**Entries provided**
□ □ □ □

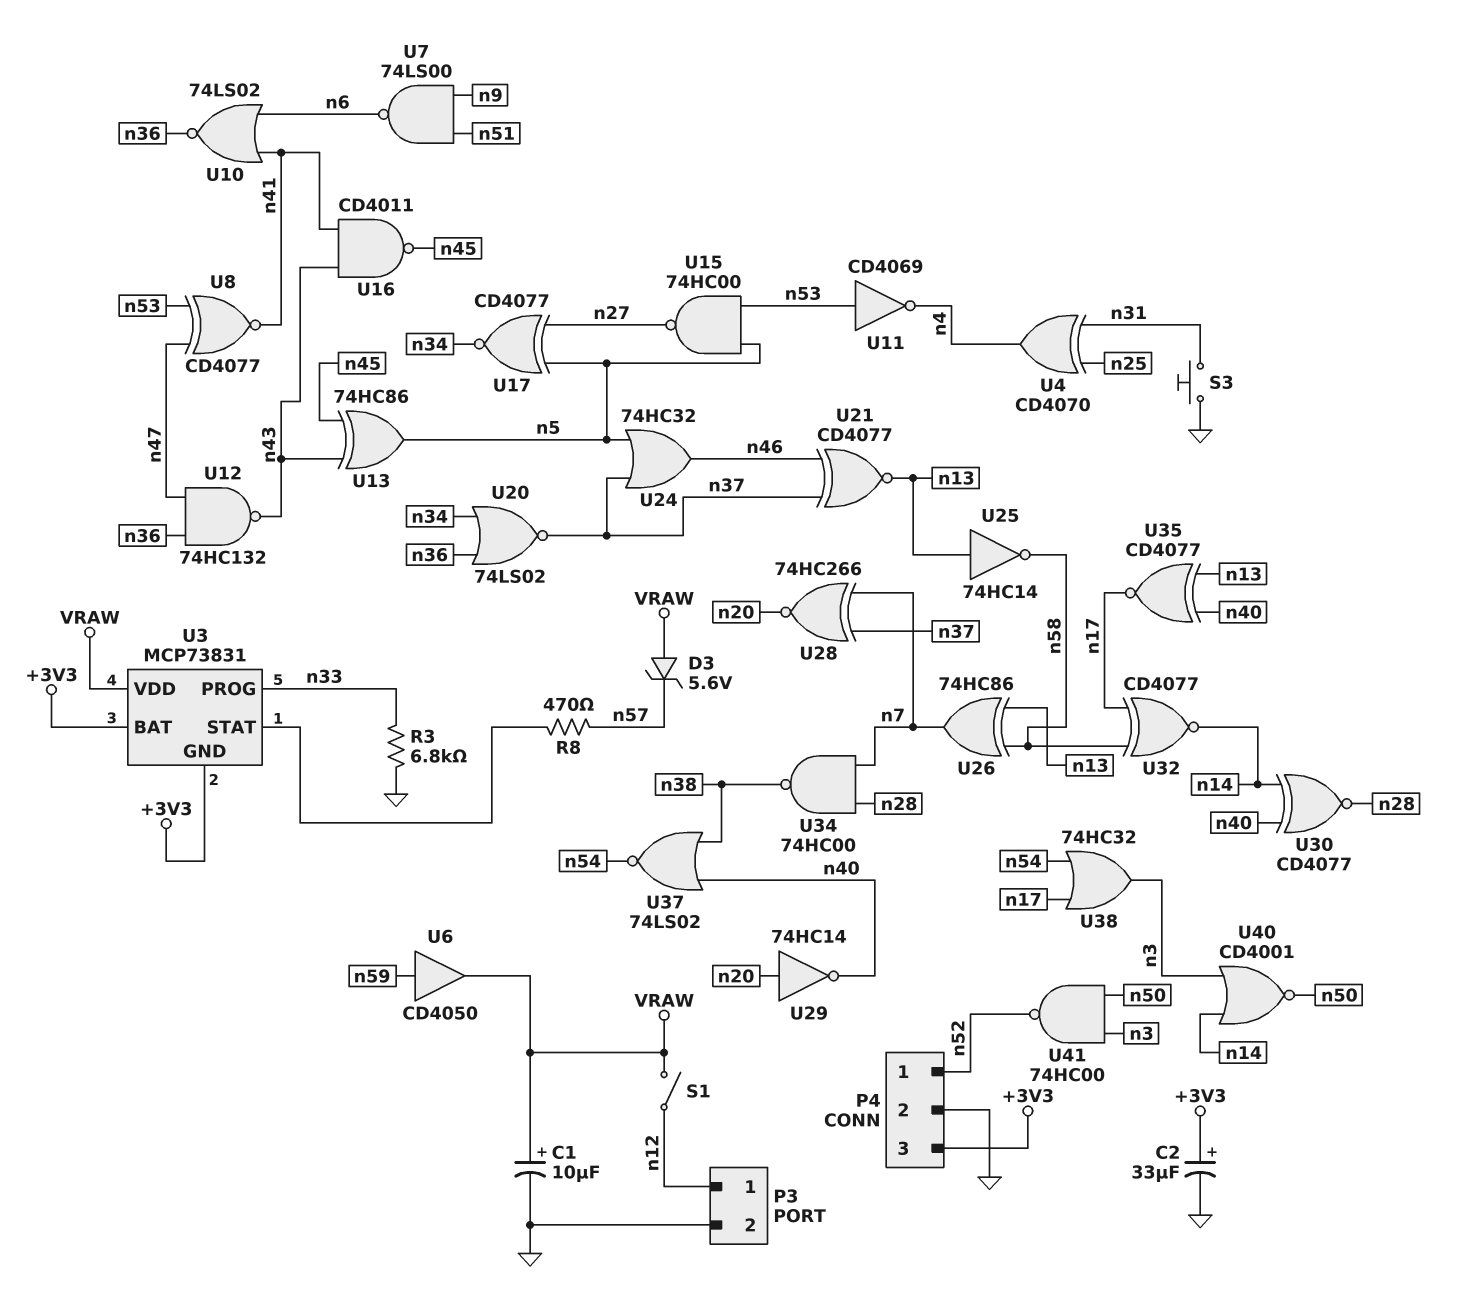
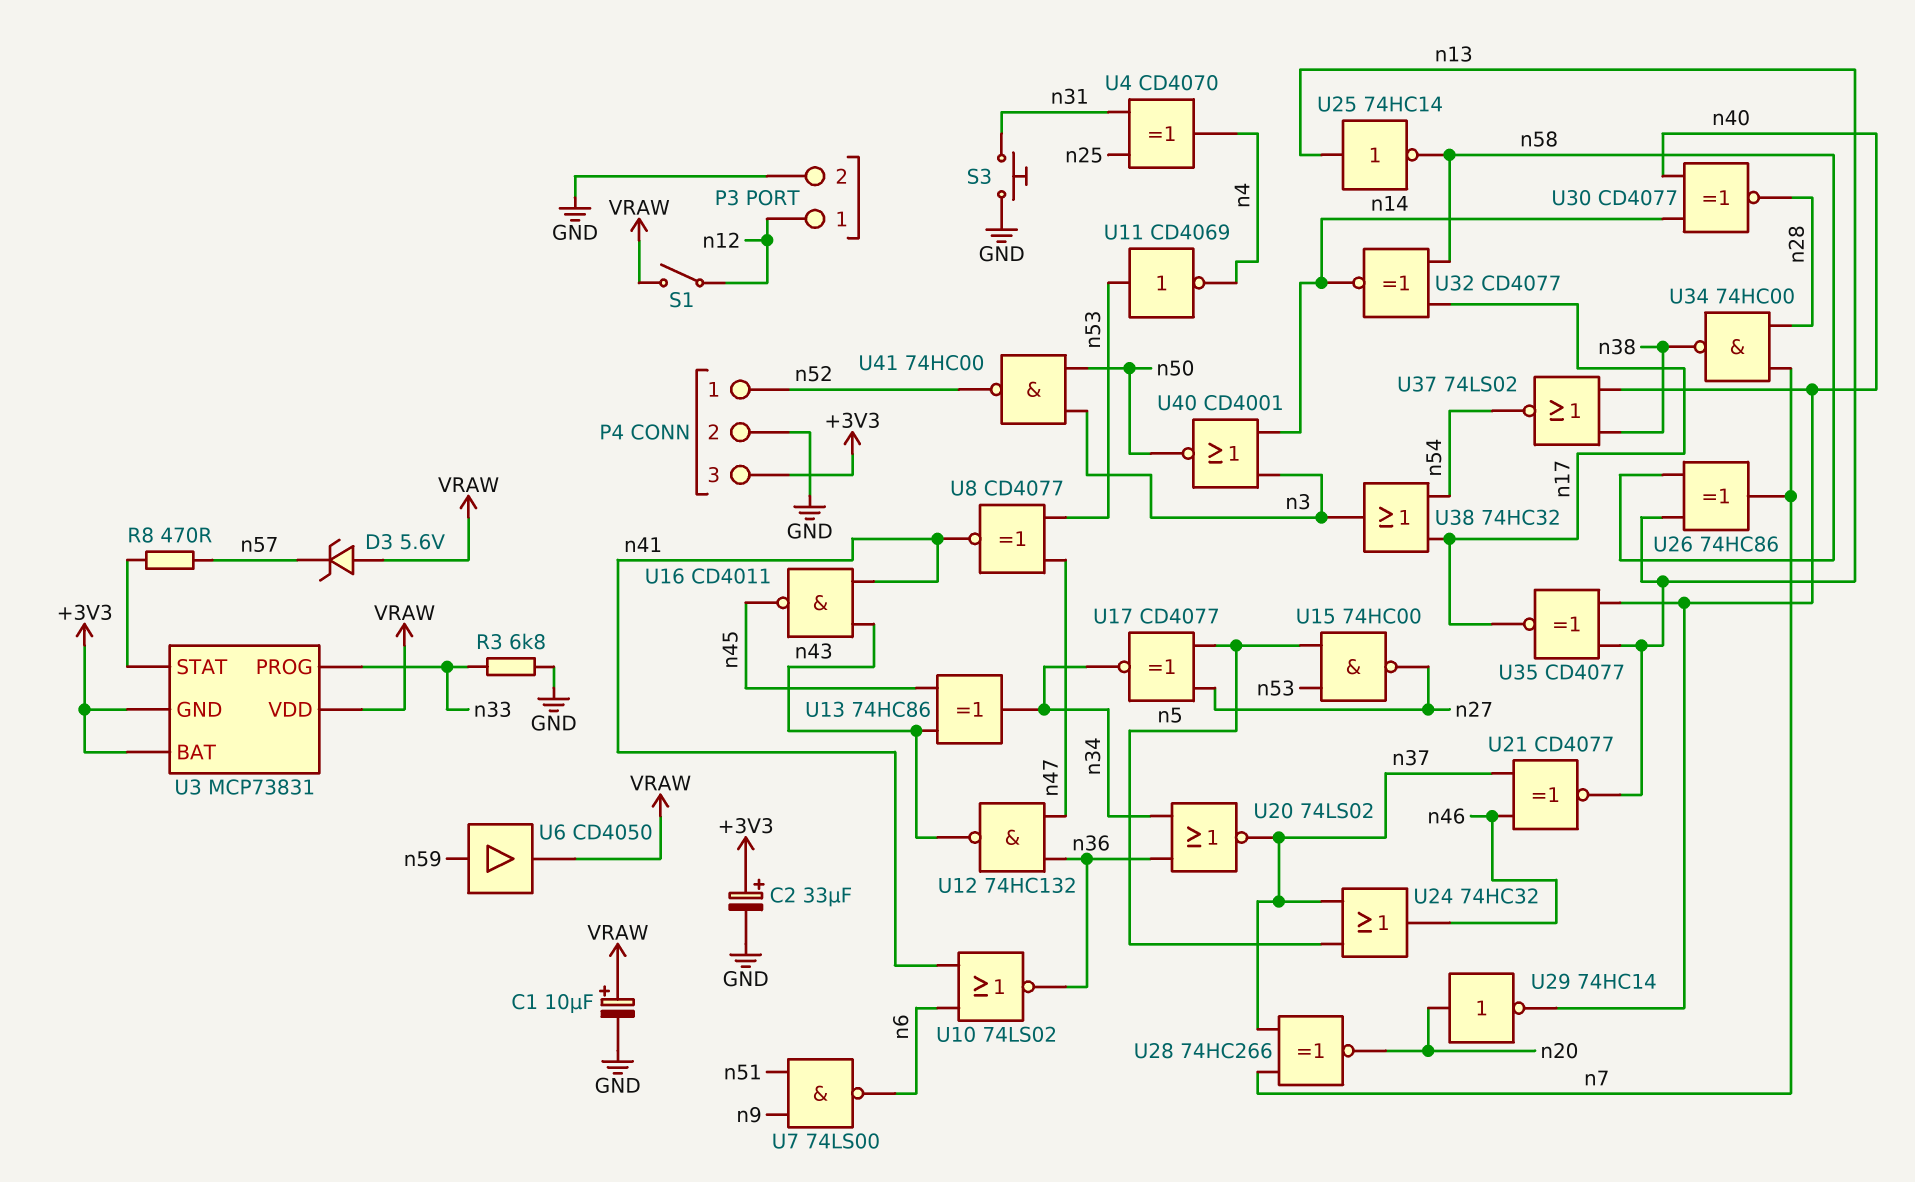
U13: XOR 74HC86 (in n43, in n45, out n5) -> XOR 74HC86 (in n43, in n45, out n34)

□ □ □ □

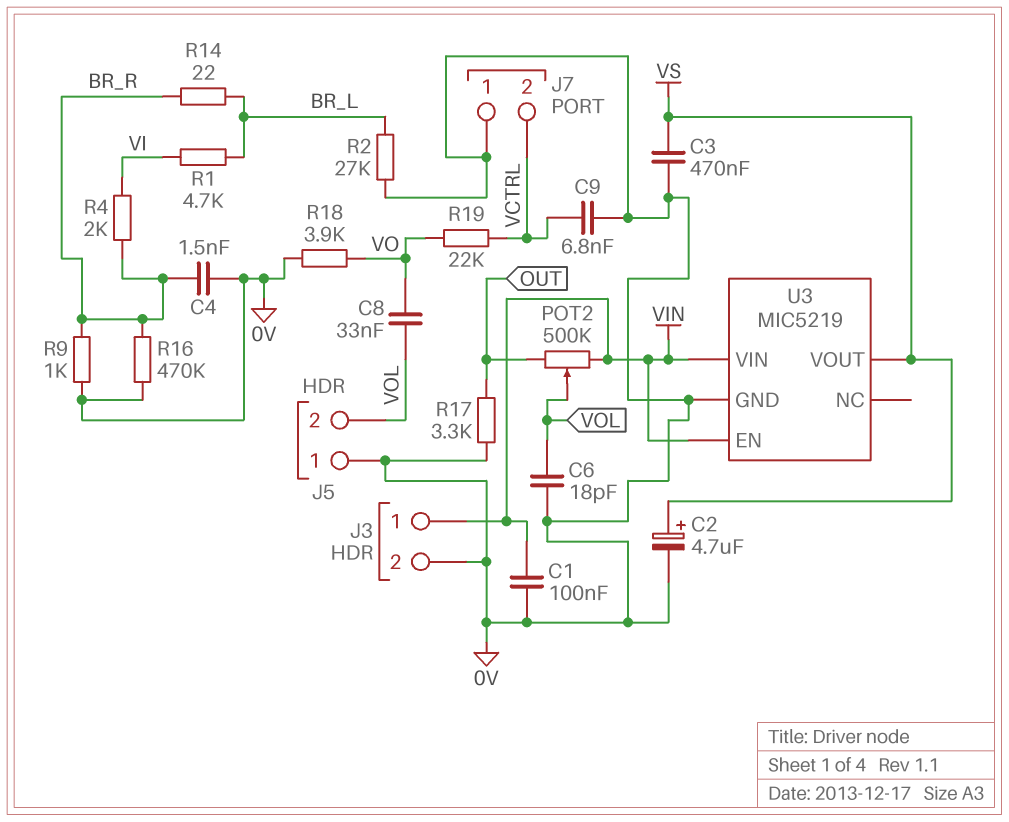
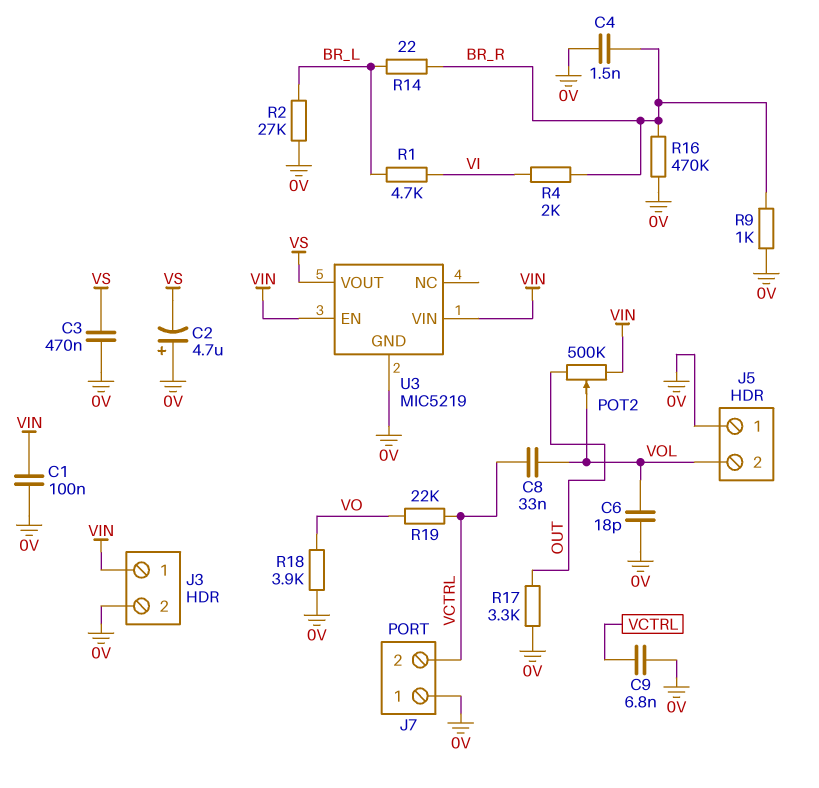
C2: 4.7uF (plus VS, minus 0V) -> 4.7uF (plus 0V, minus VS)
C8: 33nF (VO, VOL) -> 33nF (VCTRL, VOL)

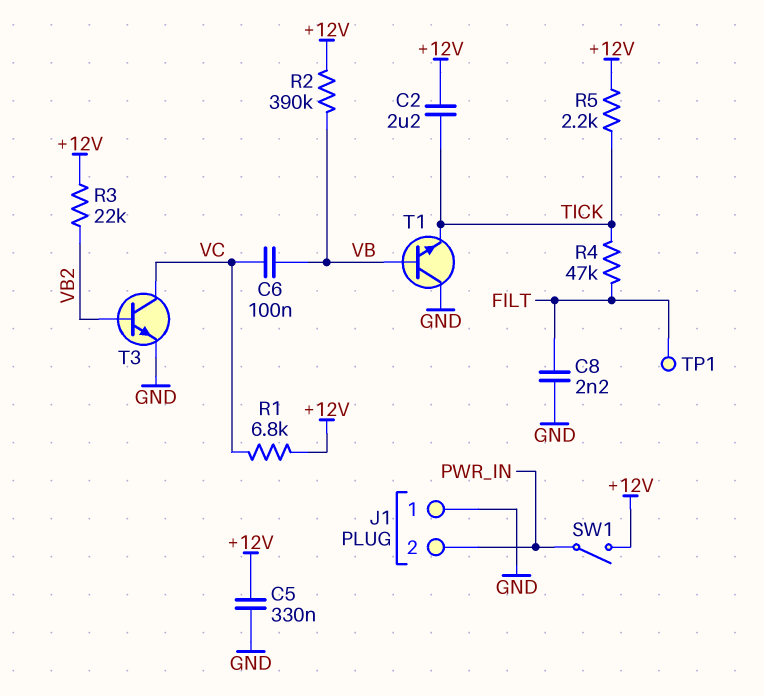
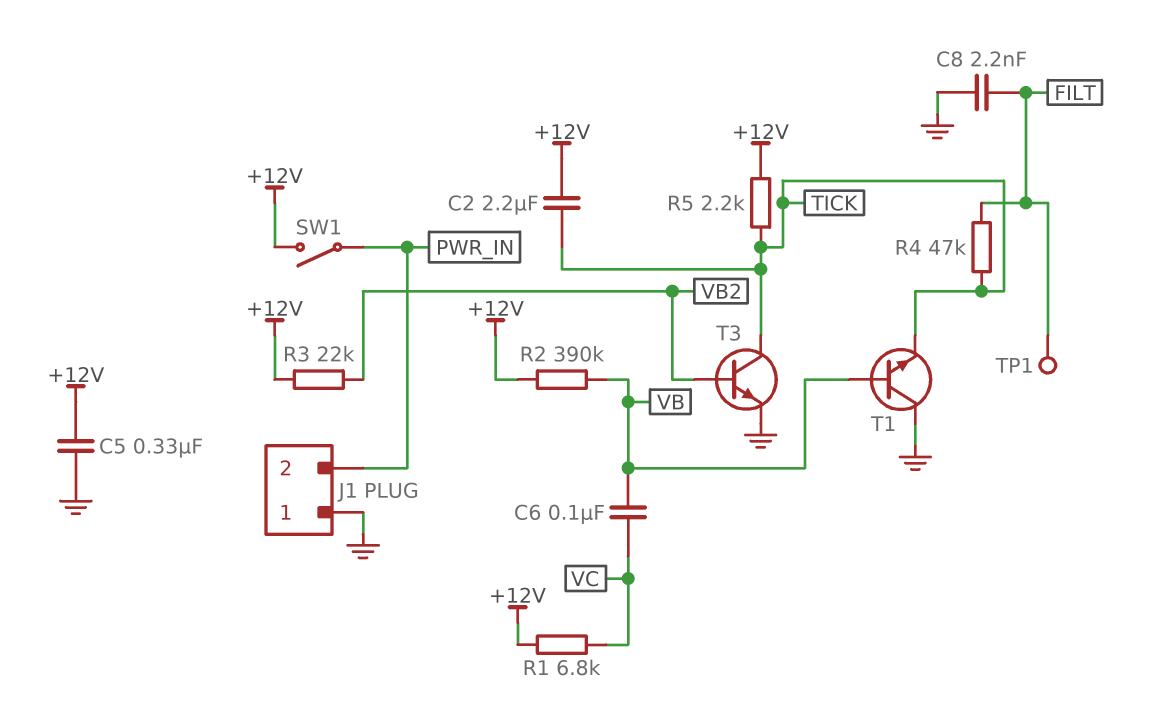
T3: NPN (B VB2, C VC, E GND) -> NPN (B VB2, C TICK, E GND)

□ □ □ □

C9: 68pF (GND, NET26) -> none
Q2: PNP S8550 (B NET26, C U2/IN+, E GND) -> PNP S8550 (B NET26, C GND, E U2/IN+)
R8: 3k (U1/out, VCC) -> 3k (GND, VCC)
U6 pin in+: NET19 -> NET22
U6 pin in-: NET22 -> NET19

□ □ □ □

**Task goal**
Your output should be the lines above from the one that contains "C2: 4.7uF (plus" through the one that contains "T3: NPN (B VB2, C", word for word, with pictures left out.

**The answer**
C2: 4.7uF (plus VS, minus 0V) -> 4.7uF (plus 0V, minus VS)
C8: 33nF (VO, VOL) -> 33nF (VCTRL, VOL)

T3: NPN (B VB2, C VC, E GND) -> NPN (B VB2, C TICK, E GND)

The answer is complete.